START

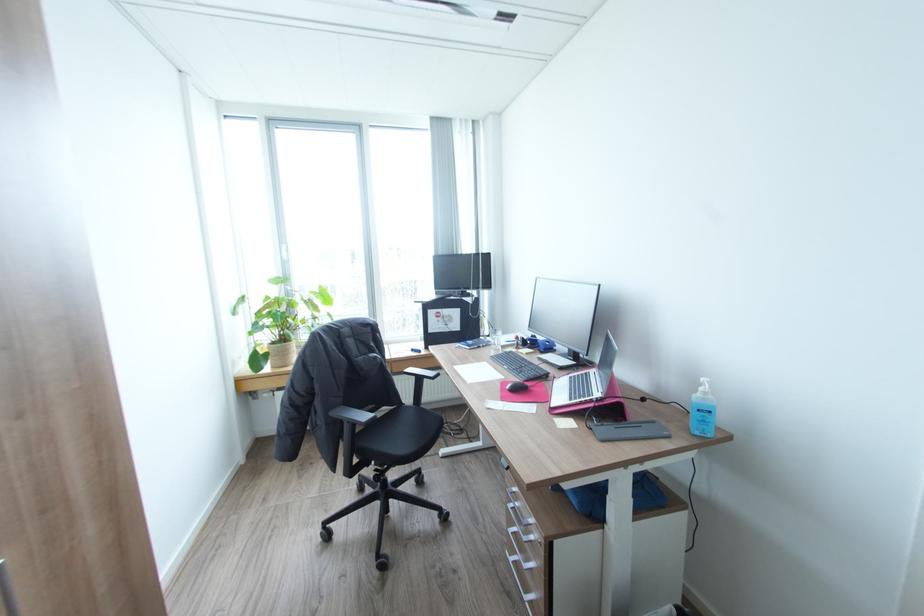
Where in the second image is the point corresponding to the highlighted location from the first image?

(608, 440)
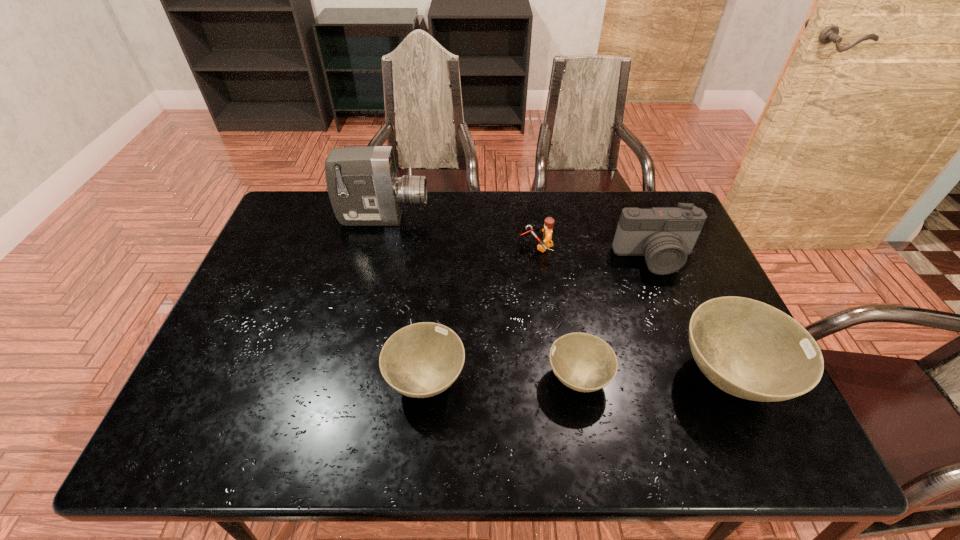
Locate an element on the screen. Image resolution: width=960 pixels, height=540 pixels. free point that keeps the bowls evenly spaced on the left is located at coordinates (274, 382).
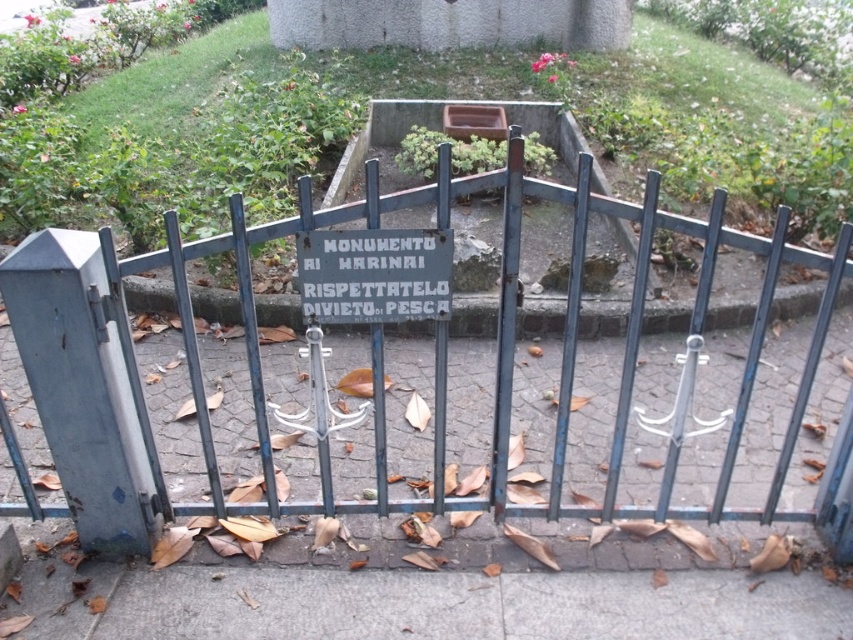
Question: Where is gray metallic gate at left located in relation to white stone sign at center in the image?

Choices:
 (A) below
 (B) above

Answer: (A)

Question: Can you confirm if blue painted metal gate at center is smaller than white stone sign at center?

Choices:
 (A) yes
 (B) no

Answer: (B)

Question: Is gray metallic gate at left above white stone sign at center?

Choices:
 (A) no
 (B) yes

Answer: (A)

Question: Which point is farther to the camera?

Choices:
 (A) gray metallic gate at left
 (B) white stone sign at center

Answer: (B)

Question: Estimate the real-world distances between objects in this image. Which object is farther from the gray metallic gate at left?

Choices:
 (A) white stone sign at center
 (B) blue painted metal gate at center

Answer: (A)

Question: Which object is closer to the camera taking this photo?

Choices:
 (A) gray metallic gate at left
 (B) white stone sign at center

Answer: (A)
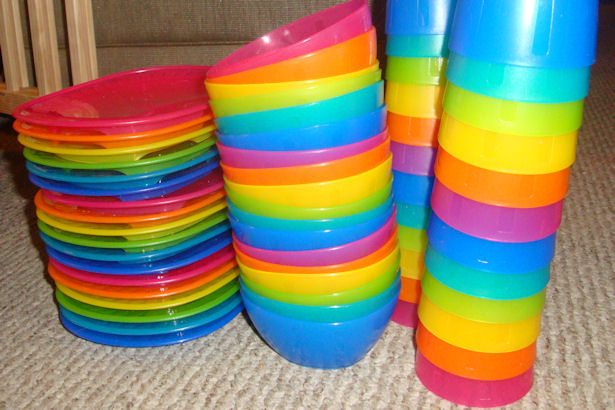
You are a GUI agent. You are given a task and a screenshot of the screen. Output one action in this format:
    pyautogui.click(x=<x>, y=<y>)
    Task: Click on the carepet
    The height and width of the screenshot is (410, 615).
    Given the screenshot: What is the action you would take?
    pyautogui.click(x=164, y=390)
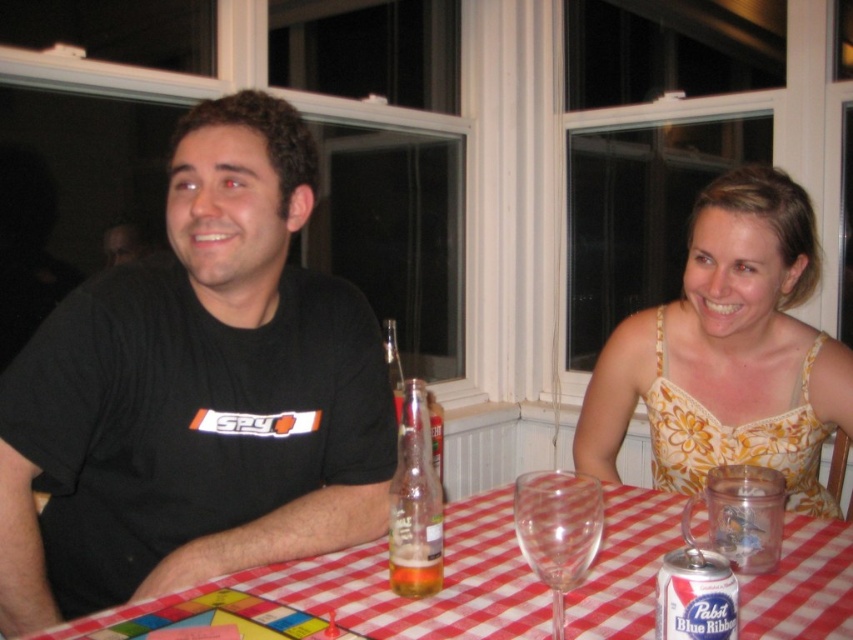
Question: From the image, what is the correct spatial relationship of yellow floral dress at center in relation to translucent glass beer at table center?

Choices:
 (A) right
 (B) left

Answer: (A)

Question: Is the position of red checkered tablecloth at lower center less distant than that of pabst blue ribbon can at table?

Choices:
 (A) no
 (B) yes

Answer: (A)

Question: Can you confirm if yellow floral dress at center is positioned to the right of red checkered tablecloth at lower center?

Choices:
 (A) no
 (B) yes

Answer: (B)

Question: Which object is positioned farthest from the red checkered tablecloth at lower center?

Choices:
 (A) translucent glass bottle at table center
 (B) transparent glass at table center

Answer: (A)

Question: Which point is closer to the camera taking this photo?

Choices:
 (A) (663, 392)
 (B) (428, 579)

Answer: (B)

Question: Which object is closer to the camera taking this photo?

Choices:
 (A) red checkered tablecloth at lower center
 (B) pabst blue ribbon can at table
 (C) translucent glass beer at table center

Answer: (B)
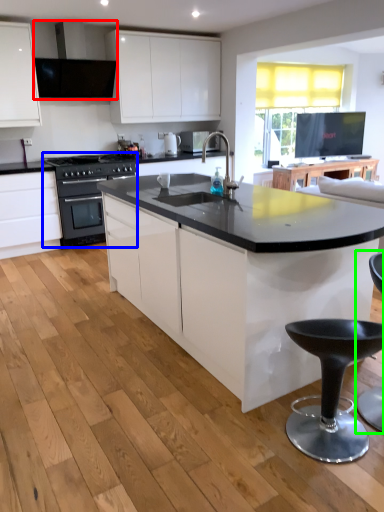
Question: Based on their relative distances, which object is farther from exhaust hood (highlighted by a red box)? Choose from kitchen appliance (highlighted by a blue box) and swivel chair (highlighted by a green box).

Choices:
 (A) kitchen appliance
 (B) swivel chair

Answer: (B)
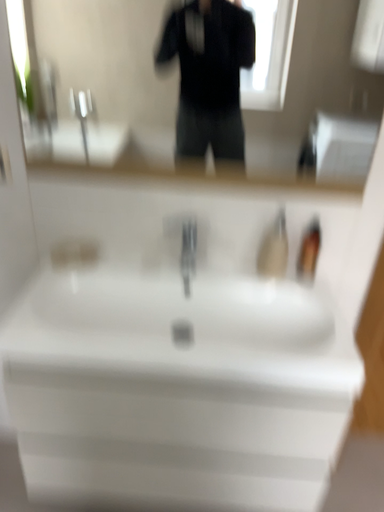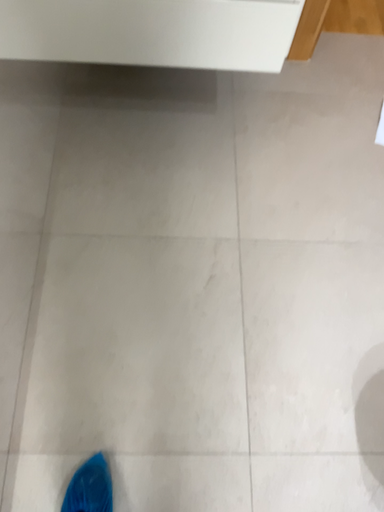
Question: Which way did the camera rotate in the video?

Choices:
 (A) rotated downward
 (B) rotated upward

Answer: (A)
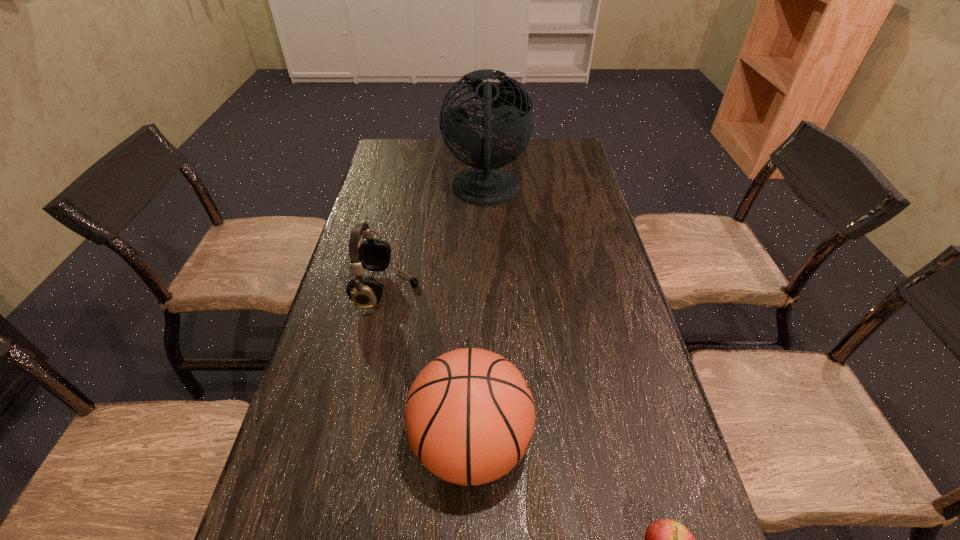
Locate an element on the screen. object that is at the far edge is located at coordinates (486, 183).

Locate an element on the screen. object present at the left edge is located at coordinates (373, 255).

In the image, there is a desktop. Identify the location of vacant space at the far edge. This screenshot has width=960, height=540. (534, 158).

Where is `vacant area at the left edge of the desktop`? vacant area at the left edge of the desktop is located at coordinates (389, 201).

This screenshot has width=960, height=540. In the image, there is a desktop. In order to click on vacant region at the right edge in this screenshot , I will do `click(655, 428)`.

Locate an element on the screen. free point at the far left corner is located at coordinates (392, 151).

You are a GUI agent. You are given a task and a screenshot of the screen. Output one action in this format:
    pyautogui.click(x=<x>, y=<y>)
    Task: Click on the free space between the third nearest object and the farthest object
    The height and width of the screenshot is (540, 960).
    Given the screenshot: What is the action you would take?
    pyautogui.click(x=437, y=241)

Image resolution: width=960 pixels, height=540 pixels. I want to click on free spot between the basketball and the globe, so click(x=478, y=318).

I want to click on vacant area between the second nearest object and the tallest object, so click(x=478, y=318).

You are a GUI agent. You are given a task and a screenshot of the screen. Output one action in this format:
    pyautogui.click(x=<x>, y=<y>)
    Task: Click on the object that can be found as the second closest to the basketball
    This screenshot has width=960, height=540.
    Given the screenshot: What is the action you would take?
    pyautogui.click(x=373, y=255)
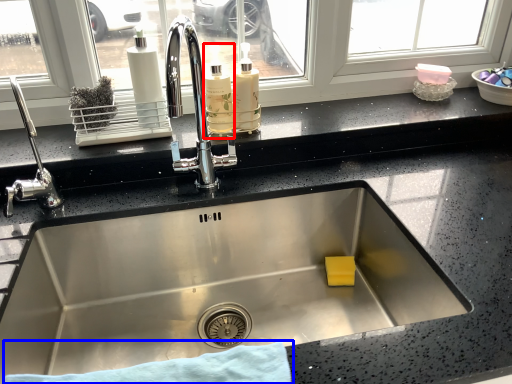
Question: Which object is further to the camera taking this photo, bottle (highlighted by a red box) or bath towel (highlighted by a blue box)?

Choices:
 (A) bottle
 (B) bath towel

Answer: (A)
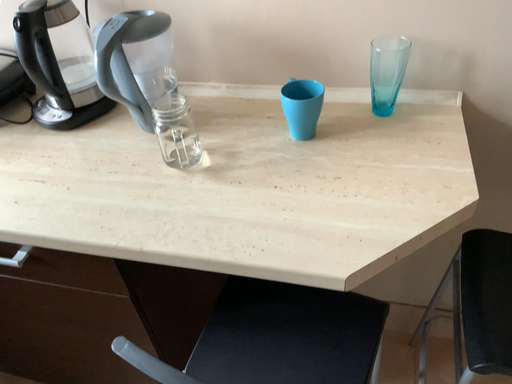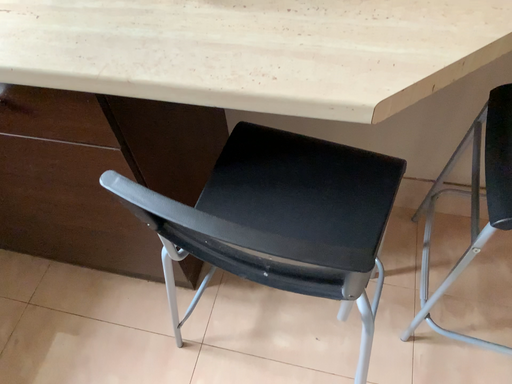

END

Pull out each line of the items above that contains the word "basketball", matching its case exactly.

Image resolution: width=960 pixels, height=540 pixels. I want to click on free spot between the basketball and the globe, so click(x=478, y=318).
    Task: Click on the object that can be found as the second closest to the basketball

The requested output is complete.